Task to carry out » Restate the whole listing exactly, leaving nothing out.

Material to process »
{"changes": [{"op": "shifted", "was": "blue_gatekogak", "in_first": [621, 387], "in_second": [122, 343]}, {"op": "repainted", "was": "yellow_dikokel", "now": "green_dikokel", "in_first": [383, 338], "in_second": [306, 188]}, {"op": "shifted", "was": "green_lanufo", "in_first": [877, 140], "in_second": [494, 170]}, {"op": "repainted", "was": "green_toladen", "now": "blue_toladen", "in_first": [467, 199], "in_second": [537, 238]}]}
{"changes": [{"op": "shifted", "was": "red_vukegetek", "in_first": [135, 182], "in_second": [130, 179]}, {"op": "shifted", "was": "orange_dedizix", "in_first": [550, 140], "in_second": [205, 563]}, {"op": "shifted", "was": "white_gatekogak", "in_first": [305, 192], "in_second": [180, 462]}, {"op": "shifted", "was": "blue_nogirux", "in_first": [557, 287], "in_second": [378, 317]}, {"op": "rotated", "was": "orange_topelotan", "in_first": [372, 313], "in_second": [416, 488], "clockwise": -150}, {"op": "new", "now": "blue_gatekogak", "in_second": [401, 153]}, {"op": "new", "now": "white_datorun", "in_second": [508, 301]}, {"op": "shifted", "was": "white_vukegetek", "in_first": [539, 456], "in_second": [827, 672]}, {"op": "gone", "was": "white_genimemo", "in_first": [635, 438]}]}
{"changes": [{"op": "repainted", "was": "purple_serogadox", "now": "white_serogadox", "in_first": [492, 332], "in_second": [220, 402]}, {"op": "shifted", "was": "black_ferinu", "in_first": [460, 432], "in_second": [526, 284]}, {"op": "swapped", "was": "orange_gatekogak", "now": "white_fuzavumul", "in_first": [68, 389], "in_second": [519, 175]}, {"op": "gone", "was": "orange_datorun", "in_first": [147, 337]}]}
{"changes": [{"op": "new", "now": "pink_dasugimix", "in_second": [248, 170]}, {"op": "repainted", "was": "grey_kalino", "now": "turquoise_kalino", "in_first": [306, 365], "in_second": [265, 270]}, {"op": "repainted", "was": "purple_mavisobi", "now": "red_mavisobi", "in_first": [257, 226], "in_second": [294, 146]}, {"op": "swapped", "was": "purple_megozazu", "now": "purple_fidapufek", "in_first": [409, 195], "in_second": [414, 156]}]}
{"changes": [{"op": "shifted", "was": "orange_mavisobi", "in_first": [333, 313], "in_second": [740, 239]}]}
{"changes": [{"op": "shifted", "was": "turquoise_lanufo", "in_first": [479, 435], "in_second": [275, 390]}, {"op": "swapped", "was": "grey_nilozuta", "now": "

Exercise output »
{"changes": [{"op": "shifted", "was": "blue_gatekogak", "in_first": [621, 387], "in_second": [122, 343]}, {"op": "repainted", "was": "yellow_dikokel", "now": "green_dikokel", "in_first": [383, 338], "in_second": [306, 188]}, {"op": "shifted", "was": "green_lanufo", "in_first": [877, 140], "in_second": [494, 170]}, {"op": "repainted", "was": "green_toladen", "now": "blue_toladen", "in_first": [467, 199], "in_second": [537, 238]}]}
{"changes": [{"op": "shifted", "was": "red_vukegetek", "in_first": [135, 182], "in_second": [130, 179]}, {"op": "shifted", "was": "orange_dedizix", "in_first": [550, 140], "in_second": [205, 563]}, {"op": "shifted", "was": "white_gatekogak", "in_first": [305, 192], "in_second": [180, 462]}, {"op": "shifted", "was": "blue_nogirux", "in_first": [557, 287], "in_second": [378, 317]}, {"op": "rotated", "was": "orange_topelotan", "in_first": [372, 313], "in_second": [416, 488], "clockwise": -150}, {"op": "new", "now": "blue_gatekogak", "in_second": [401, 153]}, {"op": "new", "now": "white_datorun", "in_second": [508, 301]}, {"op": "shifted", "was": "white_vukegetek", "in_first": [539, 456], "in_second": [827, 672]}, {"op": "gone", "was": "white_genimemo", "in_first": [635, 438]}]}
{"changes": [{"op": "repainted", "was": "purple_serogadox", "now": "white_serogadox", "in_first": [492, 332], "in_second": [220, 402]}, {"op": "shifted", "was": "black_ferinu", "in_first": [460, 432], "in_second": [526, 284]}, {"op": "swapped", "was": "orange_gatekogak", "now": "white_fuzavumul", "in_first": [68, 389], "in_second": [519, 175]}, {"op": "gone", "was": "orange_datorun", "in_first": [147, 337]}]}
{"changes": [{"op": "new", "now": "pink_dasugimix", "in_second": [248, 170]}, {"op": "repainted", "was": "grey_kalino", "now": "turquoise_kalino", "in_first": [306, 365], "in_second": [265, 270]}, {"op": "repainted", "was": "purple_mavisobi", "now": "red_mavisobi", "in_first": [257, 226], "in_second": [294, 146]}, {"op": "swapped", "was": "purple_megozazu", "now": "purple_fidapufek", "in_first": [409, 195], "in_second": [414, 156]}]}
{"changes": [{"op": "shifted", "was": "orange_mavisobi", "in_first": [333, 313], "in_second": [740, 239]}]}
{"changes": [{"op": "shifted", "was": "turquoise_lanufo", "in_first": [479, 435], "in_second": [275, 390]}, {"op": "swapped", "was": "grey_nilozuta", "now": "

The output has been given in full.